Exactly reproduce the lines from the top of the entries below through the line containing "C208: 470pF (GND, VCTRL)", with both ends included.

===== AVAILABLE DATA =====

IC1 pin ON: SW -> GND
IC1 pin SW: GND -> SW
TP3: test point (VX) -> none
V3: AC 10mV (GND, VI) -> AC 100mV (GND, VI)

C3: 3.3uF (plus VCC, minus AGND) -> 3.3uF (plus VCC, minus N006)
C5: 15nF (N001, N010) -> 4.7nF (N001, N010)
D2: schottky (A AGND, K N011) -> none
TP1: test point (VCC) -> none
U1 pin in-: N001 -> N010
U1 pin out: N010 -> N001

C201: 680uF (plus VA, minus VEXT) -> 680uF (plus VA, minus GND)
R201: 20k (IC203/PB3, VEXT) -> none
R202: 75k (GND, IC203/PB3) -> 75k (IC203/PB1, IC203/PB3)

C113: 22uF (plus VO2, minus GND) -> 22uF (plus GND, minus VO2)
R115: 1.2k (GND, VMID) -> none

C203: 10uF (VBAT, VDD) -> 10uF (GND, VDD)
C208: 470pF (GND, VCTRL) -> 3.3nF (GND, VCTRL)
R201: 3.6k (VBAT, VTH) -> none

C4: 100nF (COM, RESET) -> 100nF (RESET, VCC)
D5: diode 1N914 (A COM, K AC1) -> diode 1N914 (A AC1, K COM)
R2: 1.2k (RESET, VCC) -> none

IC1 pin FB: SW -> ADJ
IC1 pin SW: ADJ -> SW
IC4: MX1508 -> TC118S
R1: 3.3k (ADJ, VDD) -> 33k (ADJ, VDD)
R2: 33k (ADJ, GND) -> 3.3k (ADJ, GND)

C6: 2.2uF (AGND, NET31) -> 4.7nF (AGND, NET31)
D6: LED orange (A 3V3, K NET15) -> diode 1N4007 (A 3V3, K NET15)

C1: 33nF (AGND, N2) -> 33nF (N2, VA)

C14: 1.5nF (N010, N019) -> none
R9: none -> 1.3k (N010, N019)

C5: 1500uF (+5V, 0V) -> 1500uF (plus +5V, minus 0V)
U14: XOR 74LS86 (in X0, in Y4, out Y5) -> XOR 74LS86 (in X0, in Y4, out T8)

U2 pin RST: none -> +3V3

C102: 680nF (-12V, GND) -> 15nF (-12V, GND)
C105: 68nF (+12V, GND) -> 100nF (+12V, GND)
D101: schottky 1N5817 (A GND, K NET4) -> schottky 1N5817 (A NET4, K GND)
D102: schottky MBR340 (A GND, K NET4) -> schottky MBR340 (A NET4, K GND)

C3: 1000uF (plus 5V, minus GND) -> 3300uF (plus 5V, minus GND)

=====

RESPONSE TO THE EXERCISE ▸
IC1 pin ON: SW -> GND
IC1 pin SW: GND -> SW
TP3: test point (VX) -> none
V3: AC 10mV (GND, VI) -> AC 100mV (GND, VI)

C3: 3.3uF (plus VCC, minus AGND) -> 3.3uF (plus VCC, minus N006)
C5: 15nF (N001, N010) -> 4.7nF (N001, N010)
D2: schottky (A AGND, K N011) -> none
TP1: test point (VCC) -> none
U1 pin in-: N001 -> N010
U1 pin out: N010 -> N001

C201: 680uF (plus VA, minus VEXT) -> 680uF (plus VA, minus GND)
R201: 20k (IC203/PB3, VEXT) -> none
R202: 75k (GND, IC203/PB3) -> 75k (IC203/PB1, IC203/PB3)

C113: 22uF (plus VO2, minus GND) -> 22uF (plus GND, minus VO2)
R115: 1.2k (GND, VMID) -> none

C203: 10uF (VBAT, VDD) -> 10uF (GND, VDD)
C208: 470pF (GND, VCTRL) -> 3.3nF (GND, VCTRL)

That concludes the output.